Every line of the records below from the line with "camera: 35 degrees right, 10 degrees down" up to and including the line with "(186, 242) = (267, 305): white" must be reproduced exactly, and no line outside that range.

DATA PROVIDED:
________

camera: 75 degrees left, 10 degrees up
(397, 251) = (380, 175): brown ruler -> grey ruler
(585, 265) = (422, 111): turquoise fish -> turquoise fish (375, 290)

________

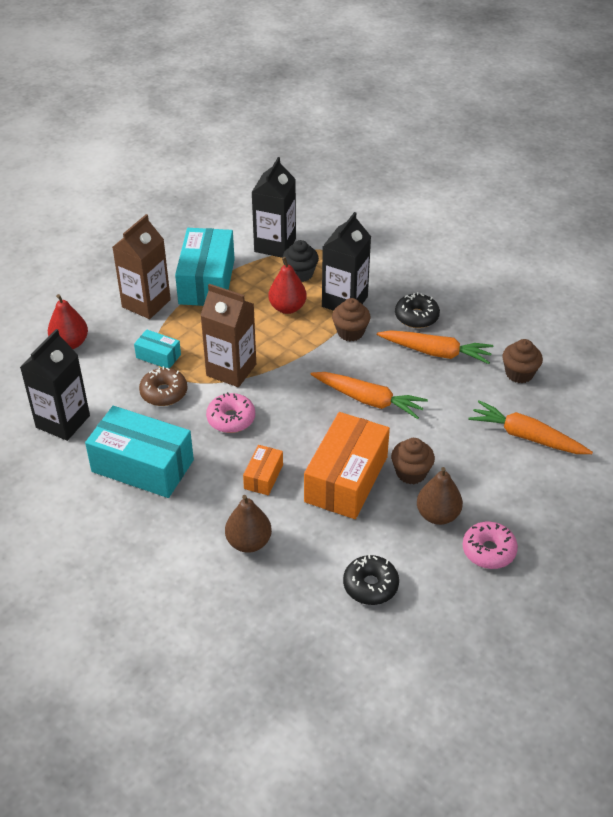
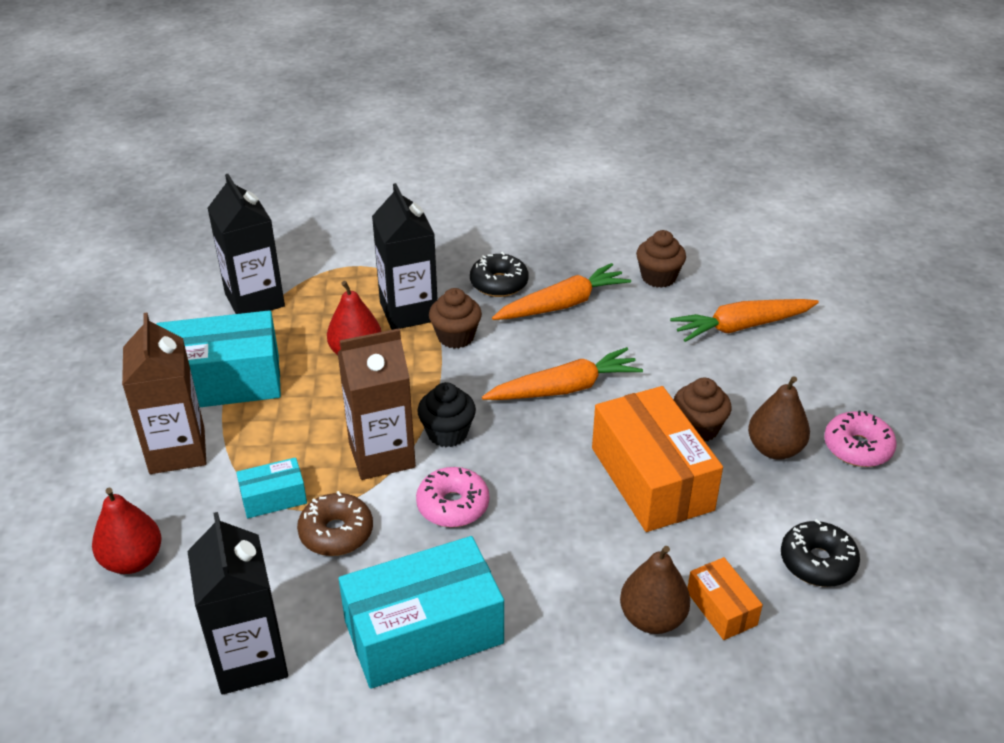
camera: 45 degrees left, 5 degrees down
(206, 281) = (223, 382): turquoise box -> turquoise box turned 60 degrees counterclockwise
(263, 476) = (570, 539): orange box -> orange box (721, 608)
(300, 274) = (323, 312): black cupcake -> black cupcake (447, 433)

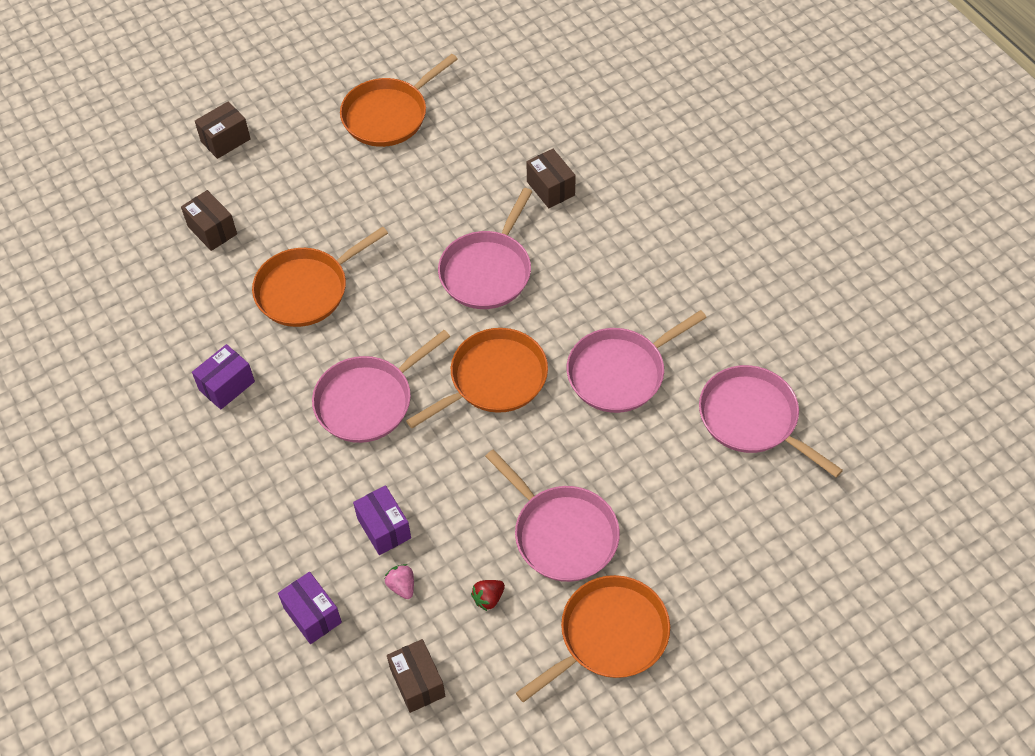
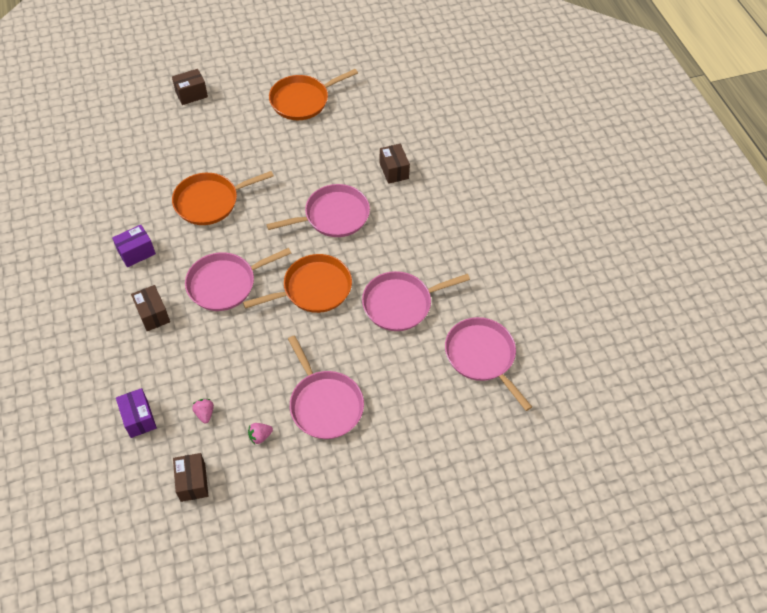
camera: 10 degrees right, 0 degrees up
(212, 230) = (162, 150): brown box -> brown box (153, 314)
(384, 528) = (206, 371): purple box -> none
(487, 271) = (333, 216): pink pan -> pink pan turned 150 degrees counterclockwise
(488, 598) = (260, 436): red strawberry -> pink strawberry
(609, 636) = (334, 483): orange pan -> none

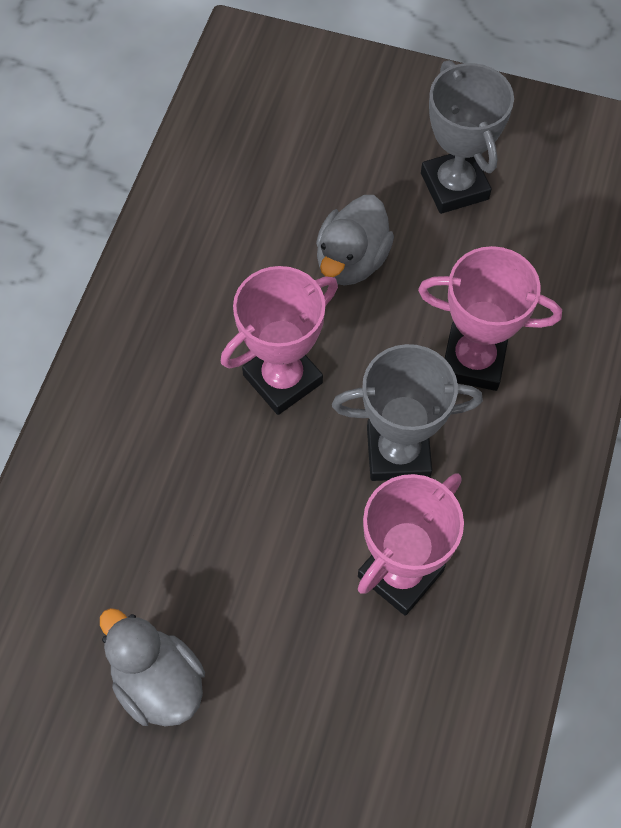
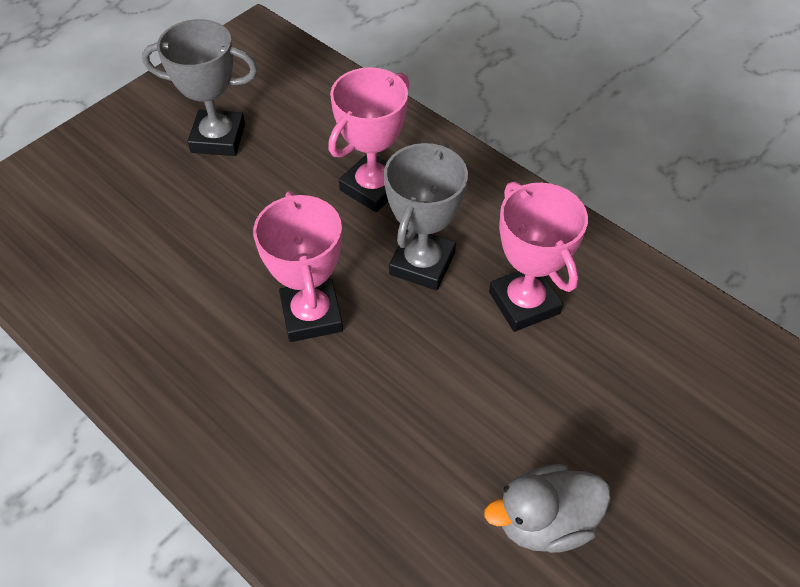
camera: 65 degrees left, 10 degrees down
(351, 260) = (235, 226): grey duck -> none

________

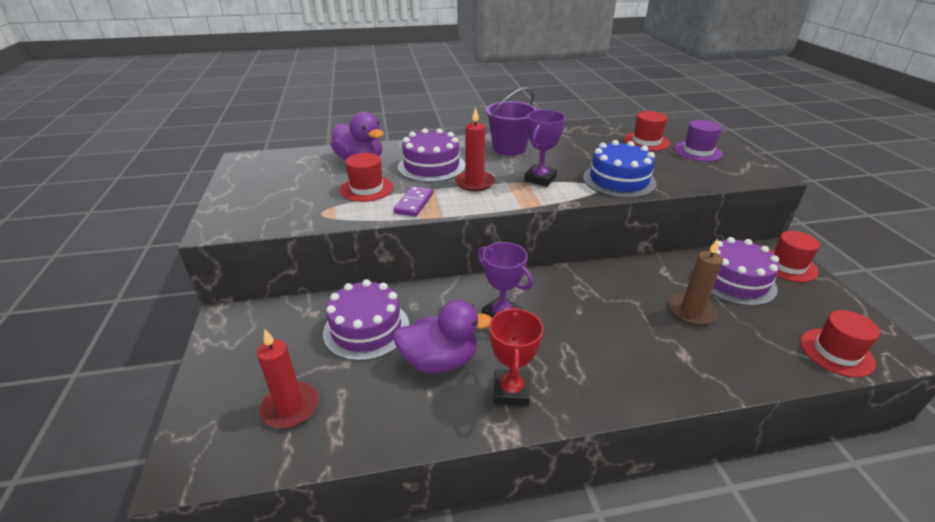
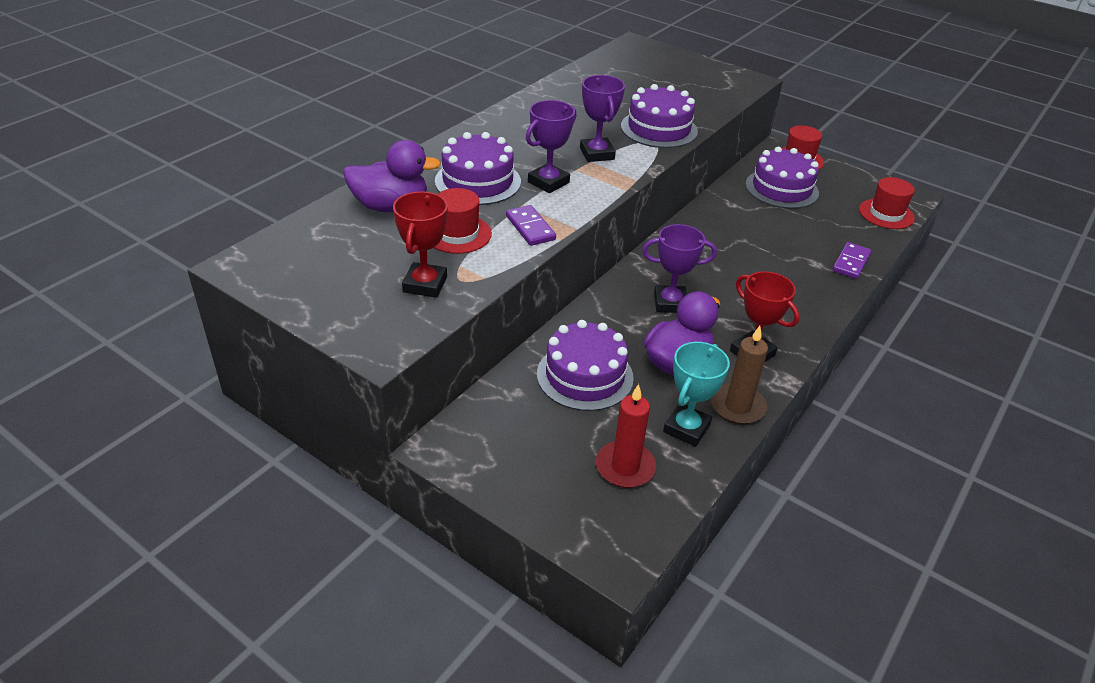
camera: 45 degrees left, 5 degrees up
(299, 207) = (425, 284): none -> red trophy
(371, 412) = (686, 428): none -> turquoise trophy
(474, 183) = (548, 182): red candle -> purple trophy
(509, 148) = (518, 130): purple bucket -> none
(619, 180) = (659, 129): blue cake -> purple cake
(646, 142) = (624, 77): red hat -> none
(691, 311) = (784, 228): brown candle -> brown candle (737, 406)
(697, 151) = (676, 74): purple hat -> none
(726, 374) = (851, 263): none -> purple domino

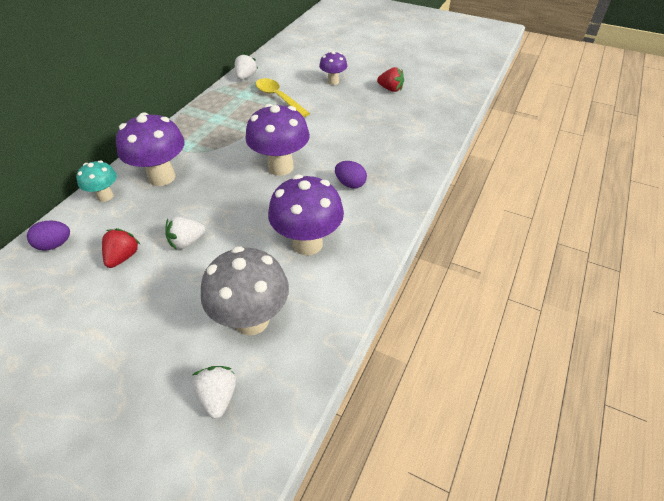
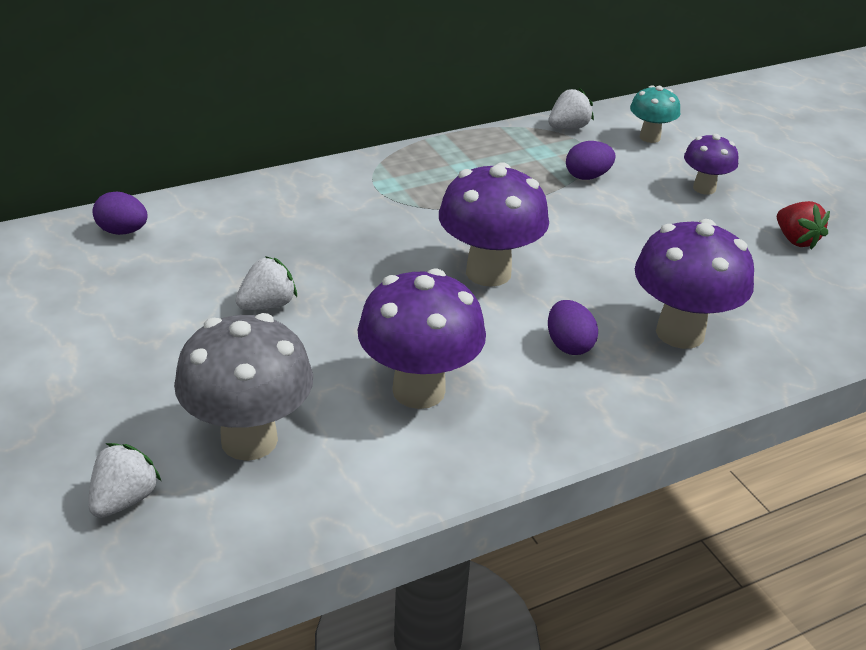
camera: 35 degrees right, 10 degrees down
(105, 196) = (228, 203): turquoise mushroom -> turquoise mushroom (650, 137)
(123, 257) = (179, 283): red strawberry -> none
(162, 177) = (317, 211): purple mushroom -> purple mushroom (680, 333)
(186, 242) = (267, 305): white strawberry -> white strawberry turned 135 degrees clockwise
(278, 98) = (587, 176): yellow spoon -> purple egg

________

SOLUTION TO THE PROBLEM:
camera: 35 degrees right, 10 degrees down
(105, 196) = (228, 203): turquoise mushroom -> turquoise mushroom (650, 137)
(123, 257) = (179, 283): red strawberry -> none
(162, 177) = (317, 211): purple mushroom -> purple mushroom (680, 333)
(186, 242) = (267, 305): white strawberry -> white strawberry turned 135 degrees clockwise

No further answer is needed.